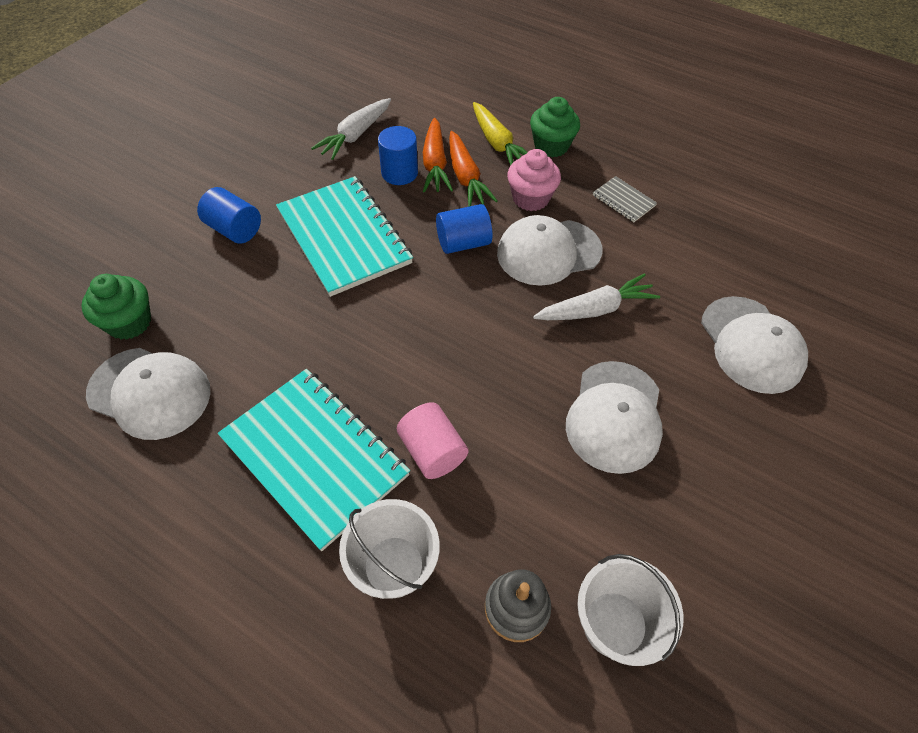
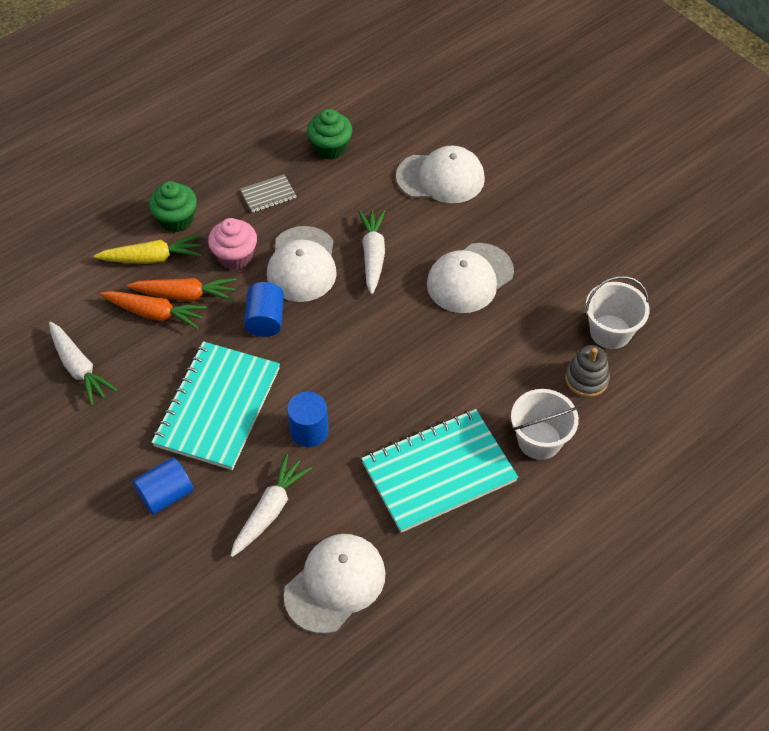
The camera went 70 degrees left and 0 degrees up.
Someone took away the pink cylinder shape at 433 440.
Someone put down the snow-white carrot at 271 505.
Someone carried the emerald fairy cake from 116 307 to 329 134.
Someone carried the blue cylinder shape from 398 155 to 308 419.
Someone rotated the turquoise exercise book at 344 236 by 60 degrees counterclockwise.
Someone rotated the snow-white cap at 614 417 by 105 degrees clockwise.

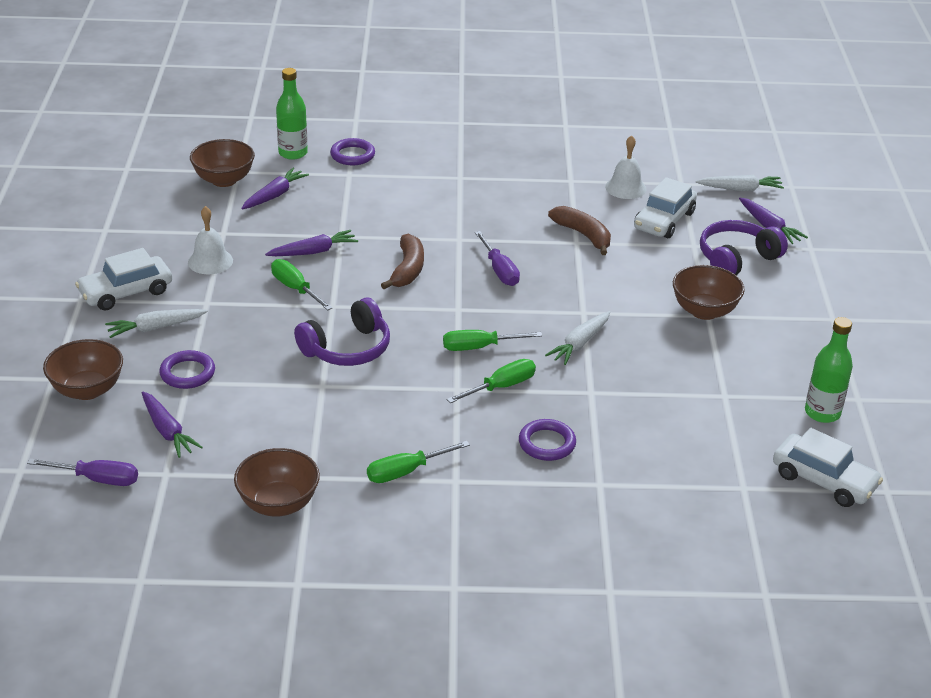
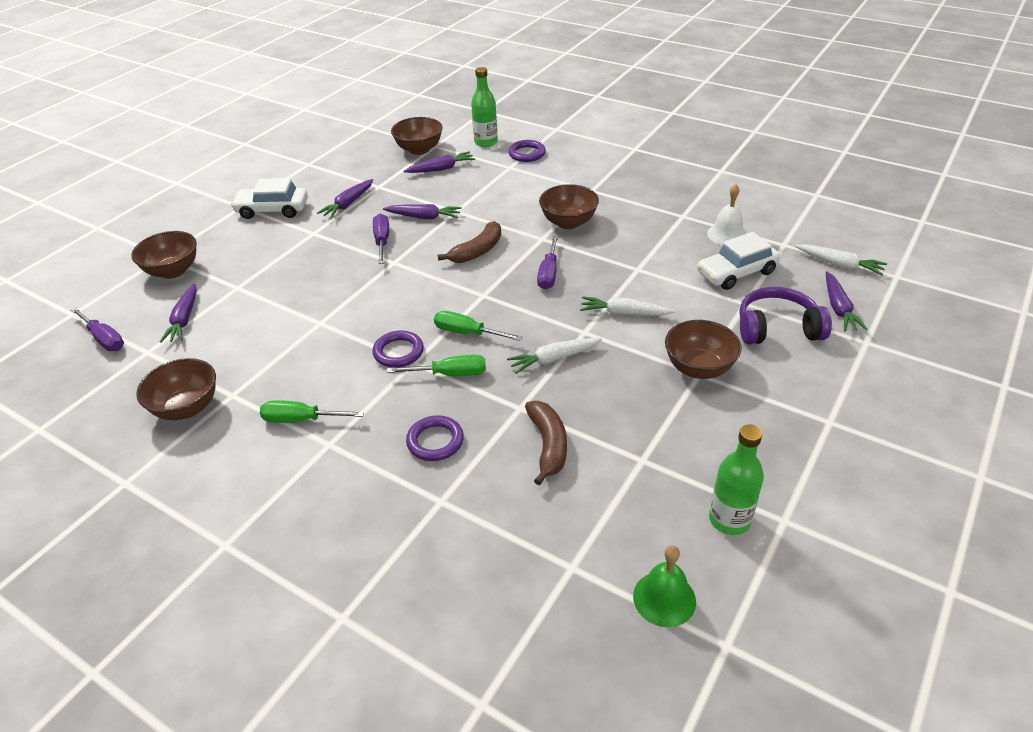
The camera went 35 degrees right and 5 degrees up.
Someone took away the purple over-ear headphones at 342 331.
Someone put down the brown bowl at 569 206.
Someone carried the snow-white carrot from 156 323 to 627 306.
Someone carried the purple ring from 187 369 to 398 349.
Someone carried the brown banana from 579 230 to 546 443.
Someone swapped the snow-white bell at 210 240 for the purple carrot at 345 198.
Someone swapped the snow-white automobile at 828 467 for the emerald bell at 664 586.
Someone repainted the emerald flat screwdriver at 302 284, which became the purple flat screwdriver at 381 239.

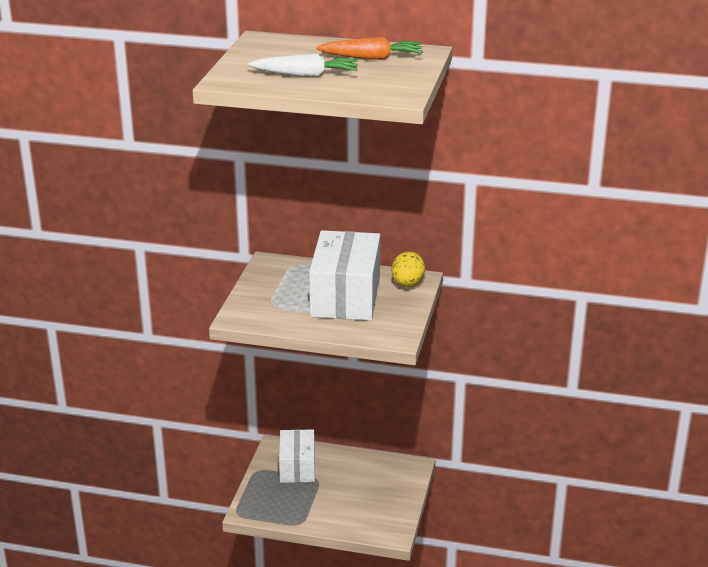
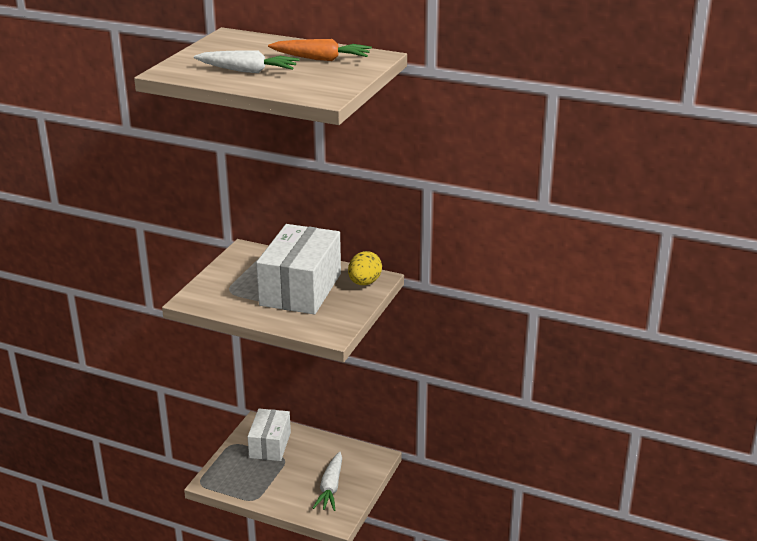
The camera went 10 degrees right and 0 degrees up.
Someone put down the snow-white carrot at 327 481.

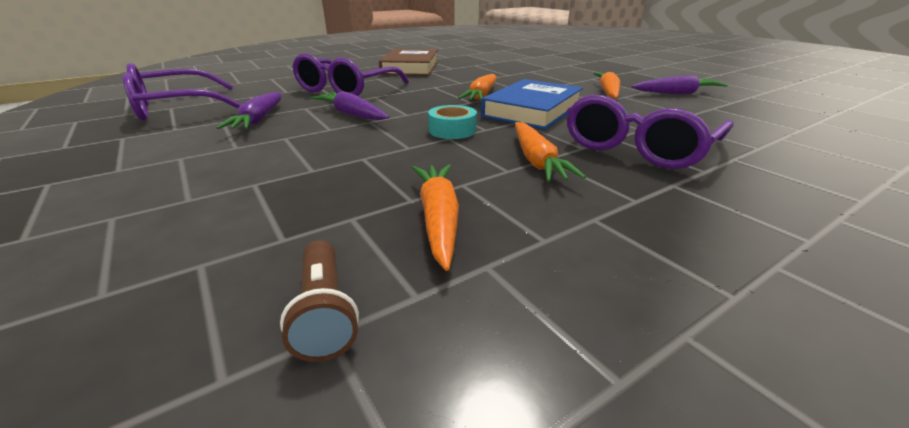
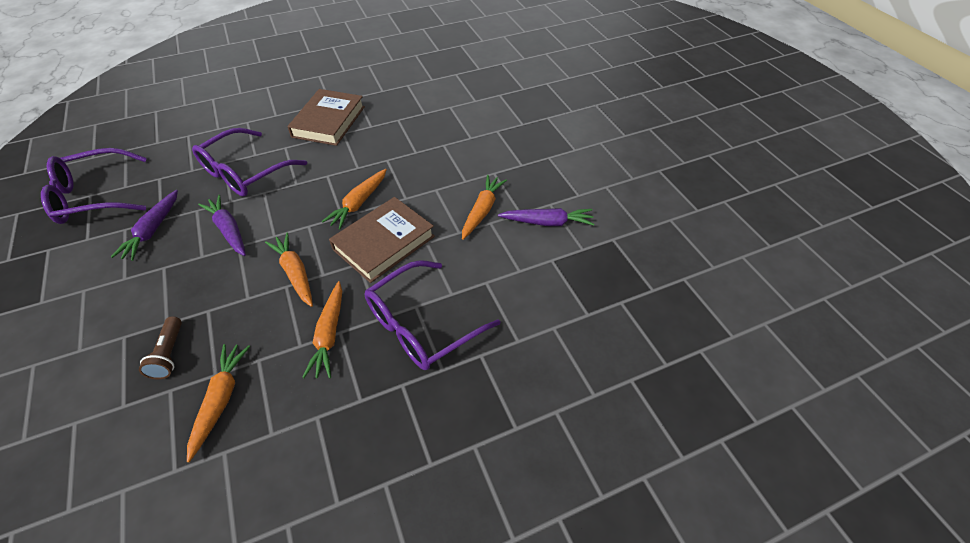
The camera went 10 degrees right and 20 degrees up.
Someone carried the brown torch from 319 301 to 160 347.
Someone swapped the turquoise roll of tape at 452 122 for the orange-coloured carrot at 289 270.
Someone repainted the blue hardcover at 532 104, which became the brown hardcover at 382 240.

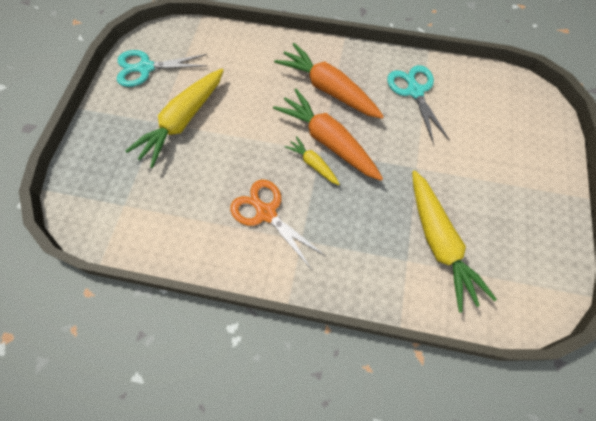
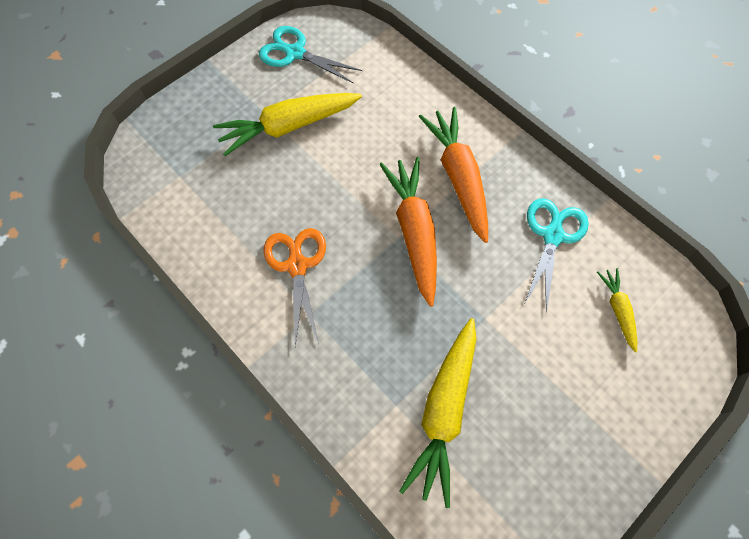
The camera went 35 degrees right and 0 degrees up.
Someone carried the bright yellow carrot from 312 160 to 617 310.

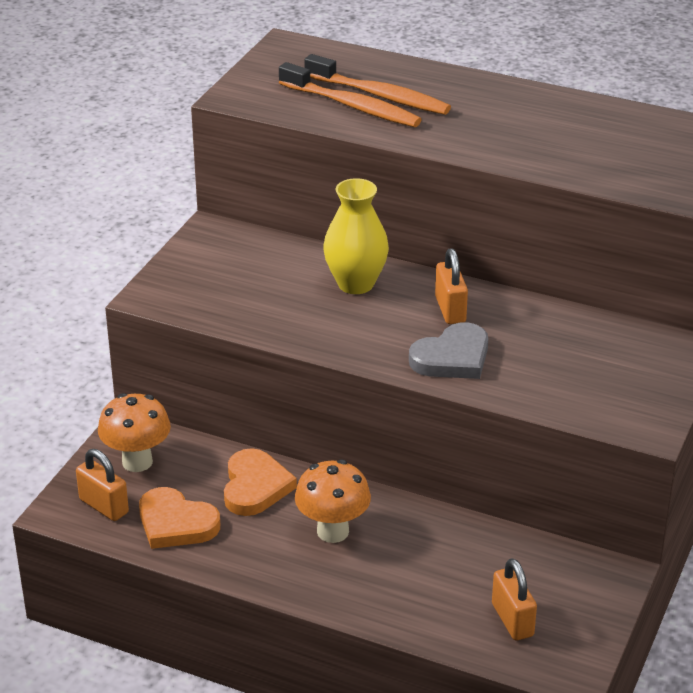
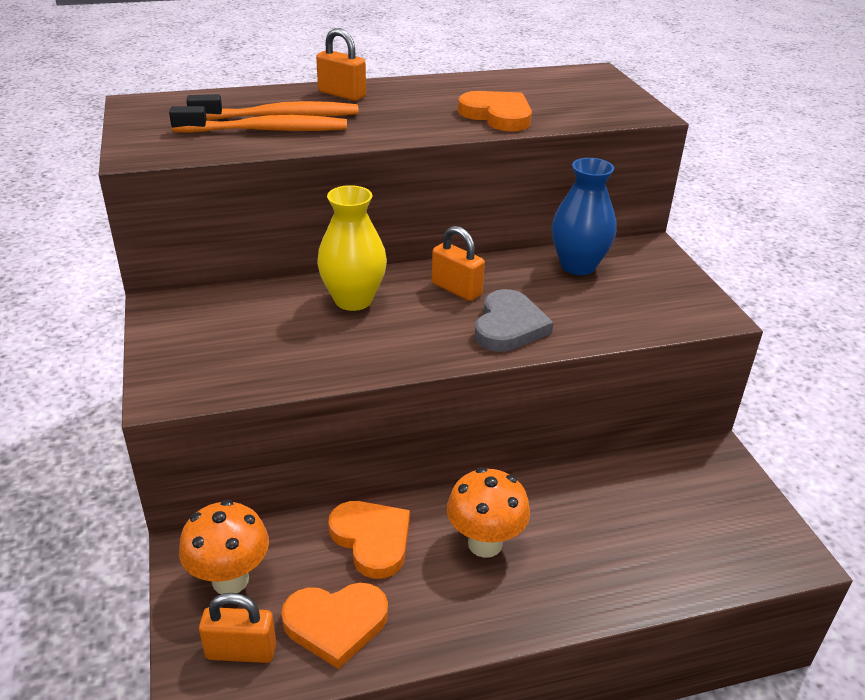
The camera went 40 degrees left and 0 degrees up.
Someone put down the orange-coloured love heart at 495 111.
Someone put down the blue flower vase at 584 216.
Someone carried the orange-coloured padlock from 514 599 to 341 64.

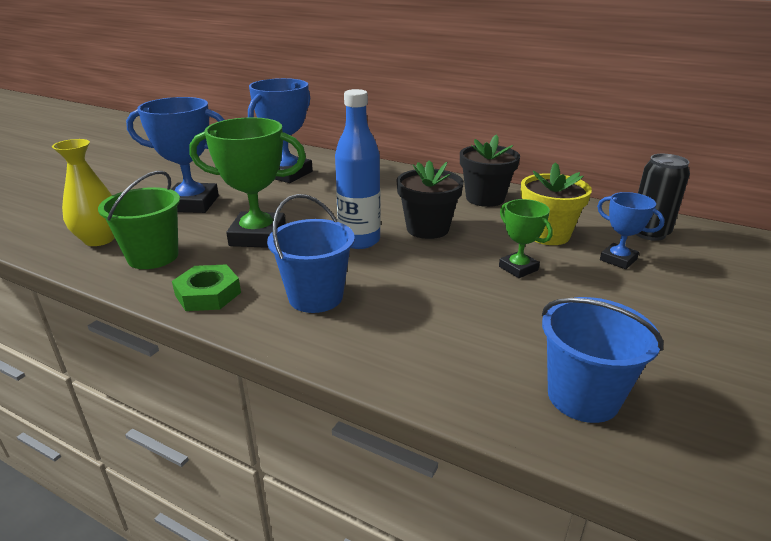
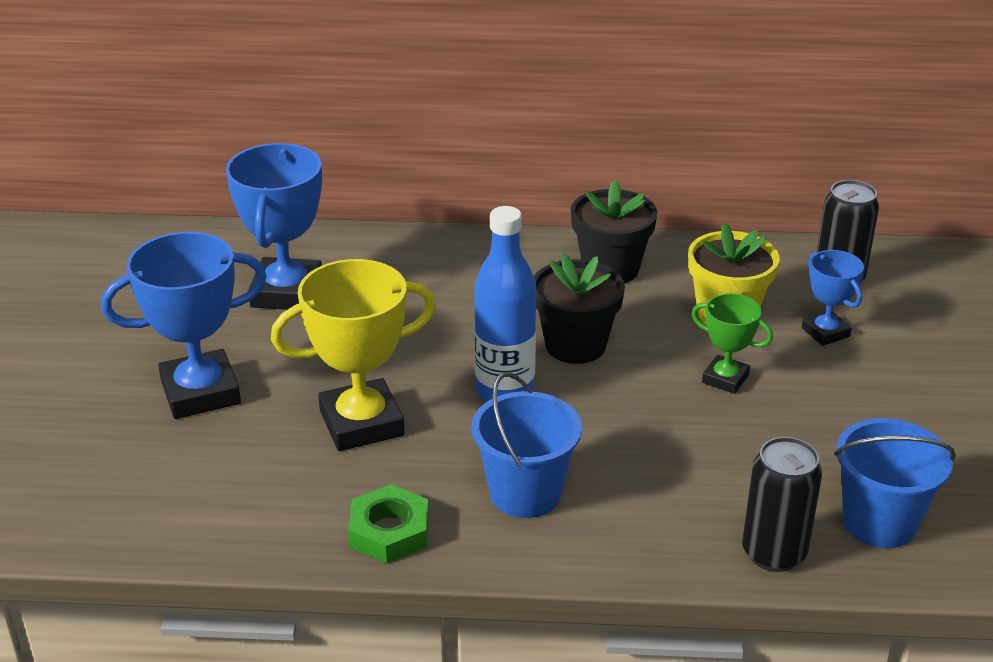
The camera went 25 degrees left and 5 degrees up.
Someone took away the bright yellow flower vase at 83 192.
Someone took away the emerald bucket at 139 220.
Someone put down the black tin at 782 504.
Someone repainted the emerald trophy at 247 182, which became the bright yellow trophy at 353 355.
Someone rotated the blue trophy at 631 230 by 45 degrees clockwise.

**WHAT THE EXERCISE ASKS**
Leave out every line above except those from the line with "Someone carried the emerald" up to and including the line with "Someone rotated the turquoise", and copy those exactly.

**RESULT**
Someone carried the emerald fairy cake from 116 307 to 329 134.
Someone carried the blue cylinder shape from 398 155 to 308 419.
Someone rotated the turquoise exercise book at 344 236 by 60 degrees counterclockwise.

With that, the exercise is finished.